━━━ Exercise input ━━━

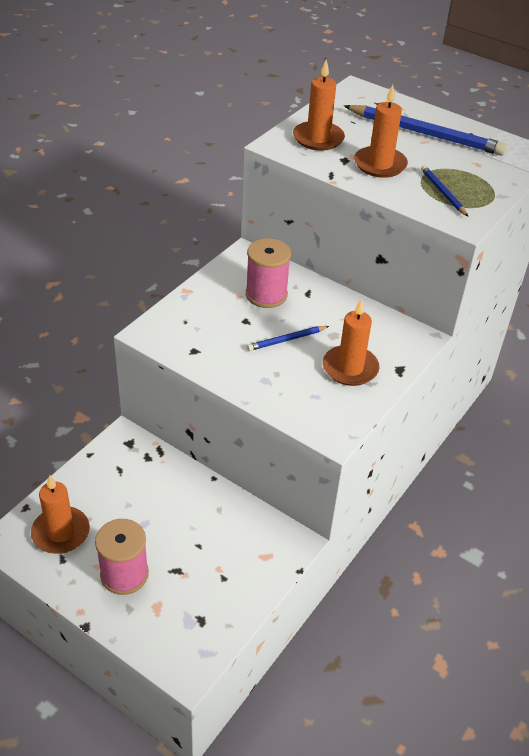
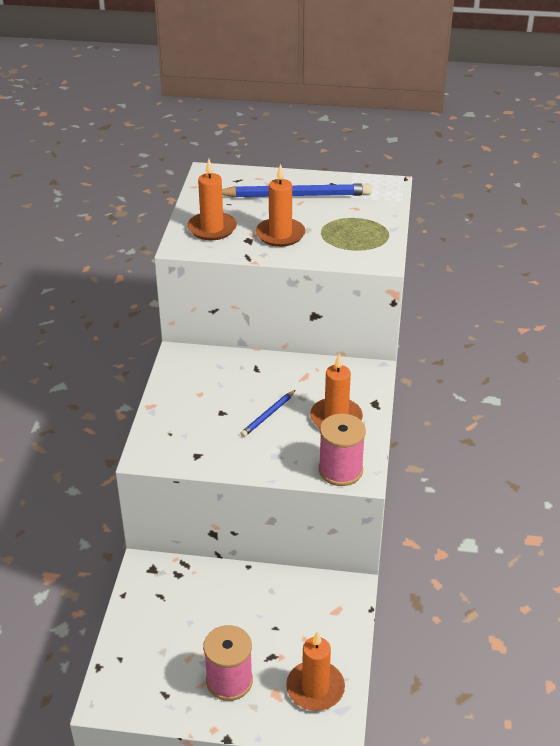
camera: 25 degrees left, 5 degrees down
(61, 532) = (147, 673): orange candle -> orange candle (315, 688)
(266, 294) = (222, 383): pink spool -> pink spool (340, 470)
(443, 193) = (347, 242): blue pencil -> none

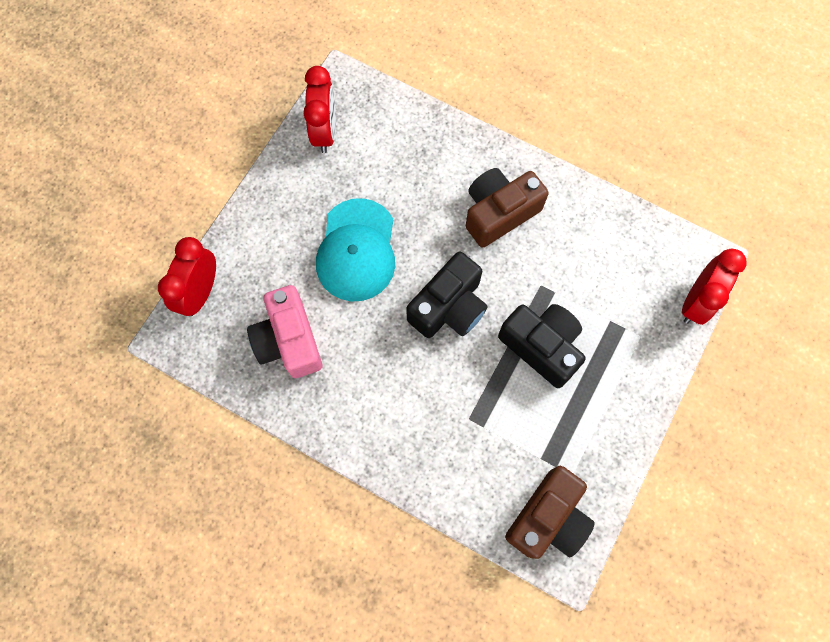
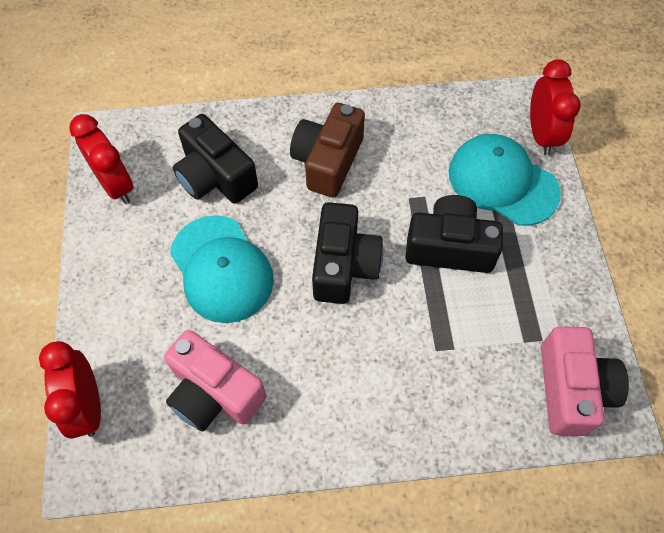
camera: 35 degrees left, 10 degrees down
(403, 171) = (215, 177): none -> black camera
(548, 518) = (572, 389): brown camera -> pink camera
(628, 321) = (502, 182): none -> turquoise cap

━━━

If an entry contains a picture, skip the picture and reproduce everything else exactly.

Your response
camera: 25 degrees left, 5 degrees down
(61, 532) = (147, 673): orange candle -> orange candle (315, 688)
(266, 294) = (222, 383): pink spool -> pink spool (340, 470)
(443, 193) = (347, 242): blue pencil -> none

camera: 35 degrees left, 10 degrees down
(403, 171) = (215, 177): none -> black camera
(548, 518) = (572, 389): brown camera -> pink camera
(628, 321) = (502, 182): none -> turquoise cap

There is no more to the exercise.